DATA >>
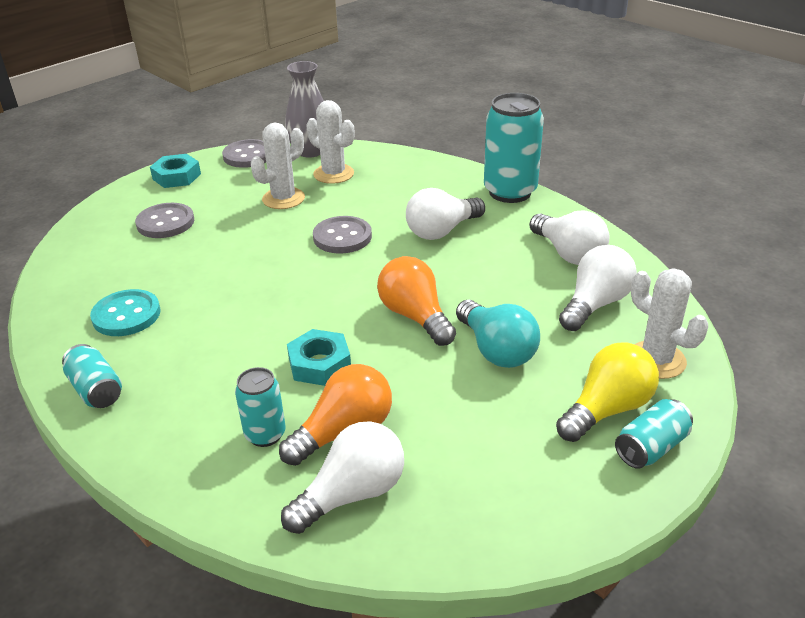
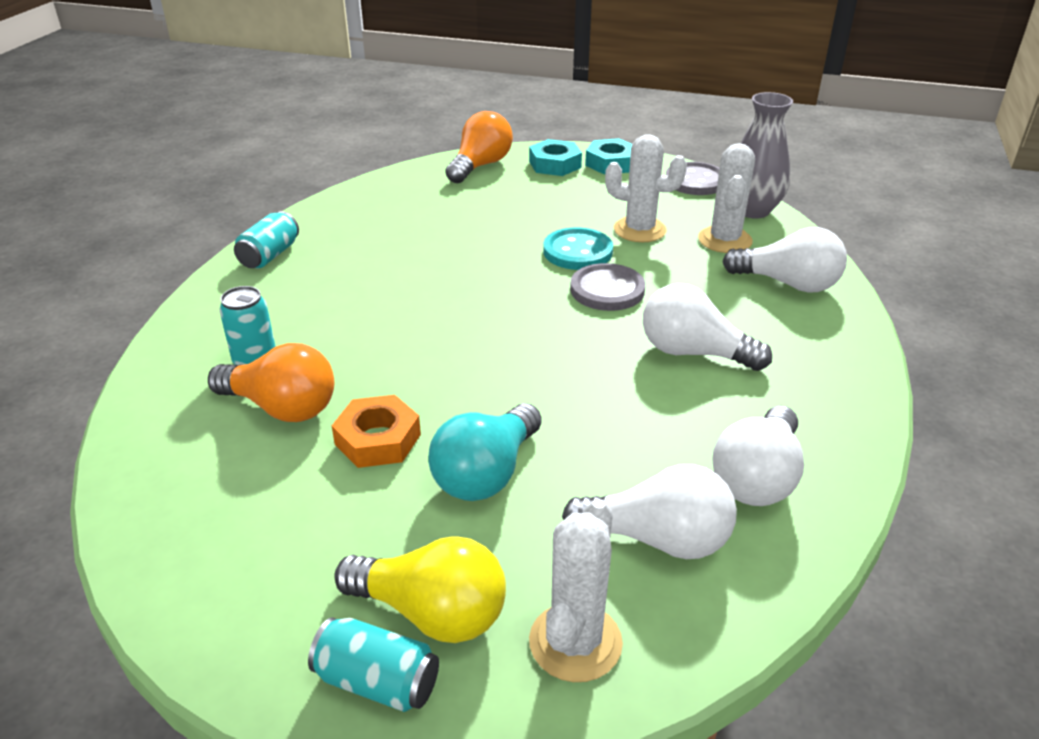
camera: 60 degrees right, 0 degrees up
(126, 315) = (376, 228): turquoise button -> turquoise button (577, 251)
(165, 223) = (529, 189): grey button -> none
(319, 364) = (376, 355): turquoise nut -> turquoise nut (555, 164)
(352, 494) = (194, 444): white light bulb -> white light bulb (788, 284)
(415, 316) = (503, 390): orange light bulb -> orange light bulb (480, 166)
(424, 389) = (378, 439): none -> orange nut
(510, 192) = (850, 379): turquoise can -> none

EXERCISE AIM >> Leaving out only the pictures, retype every record exactly.

TASK ANSWER >>
camera: 60 degrees right, 0 degrees up
(126, 315) = (376, 228): turquoise button -> turquoise button (577, 251)
(165, 223) = (529, 189): grey button -> none
(319, 364) = (376, 355): turquoise nut -> turquoise nut (555, 164)
(352, 494) = (194, 444): white light bulb -> white light bulb (788, 284)
(415, 316) = (503, 390): orange light bulb -> orange light bulb (480, 166)
(424, 389) = (378, 439): none -> orange nut
(510, 192) = (850, 379): turquoise can -> none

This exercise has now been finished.